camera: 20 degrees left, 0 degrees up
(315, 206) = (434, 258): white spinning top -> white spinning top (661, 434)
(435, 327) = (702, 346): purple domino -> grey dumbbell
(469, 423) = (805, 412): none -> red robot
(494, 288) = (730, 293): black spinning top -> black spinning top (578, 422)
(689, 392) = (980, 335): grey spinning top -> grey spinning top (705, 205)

────────

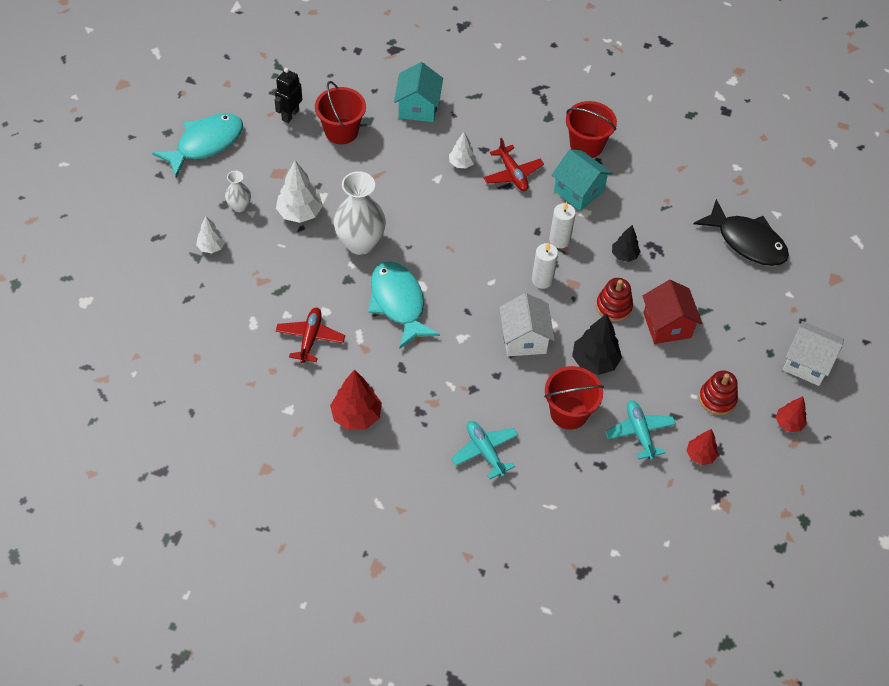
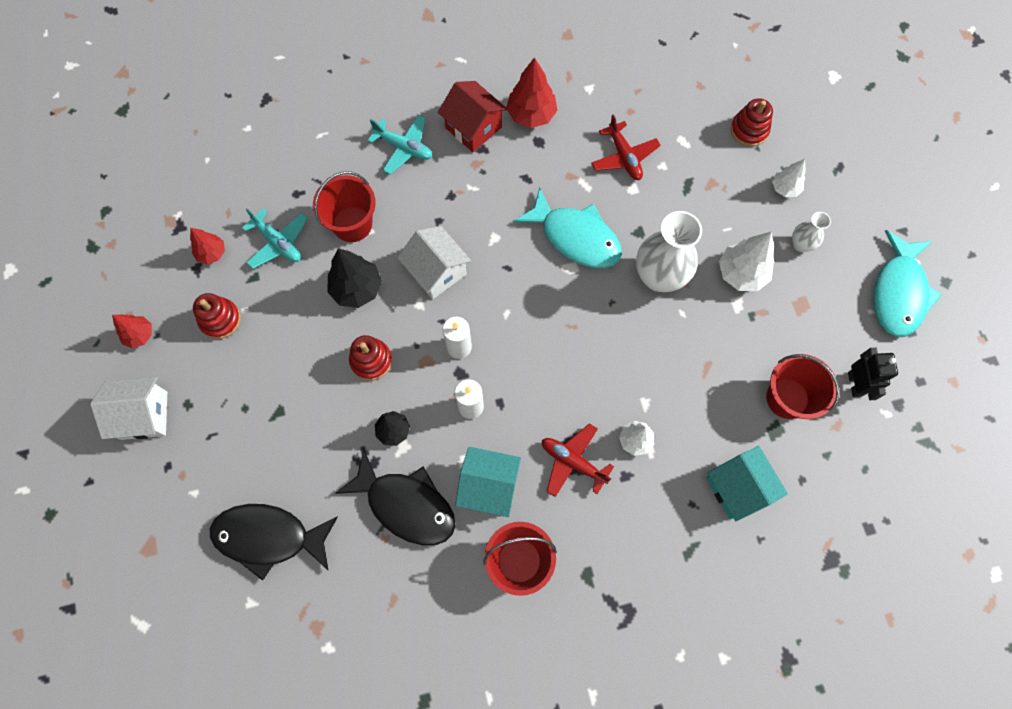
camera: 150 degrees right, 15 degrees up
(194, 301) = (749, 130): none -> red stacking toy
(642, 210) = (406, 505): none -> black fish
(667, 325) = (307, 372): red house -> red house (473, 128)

────────

[Your goal]
Would you copy, unchanged, the stretch of the records above that begins at the line containing "(494, 288) = (730, 293): black" and ends at the line containing "(689, 392) = (980, 335): grey", and only that?

[Answer]
(494, 288) = (730, 293): black spinning top -> black spinning top (578, 422)
(689, 392) = (980, 335): grey spinning top -> grey spinning top (705, 205)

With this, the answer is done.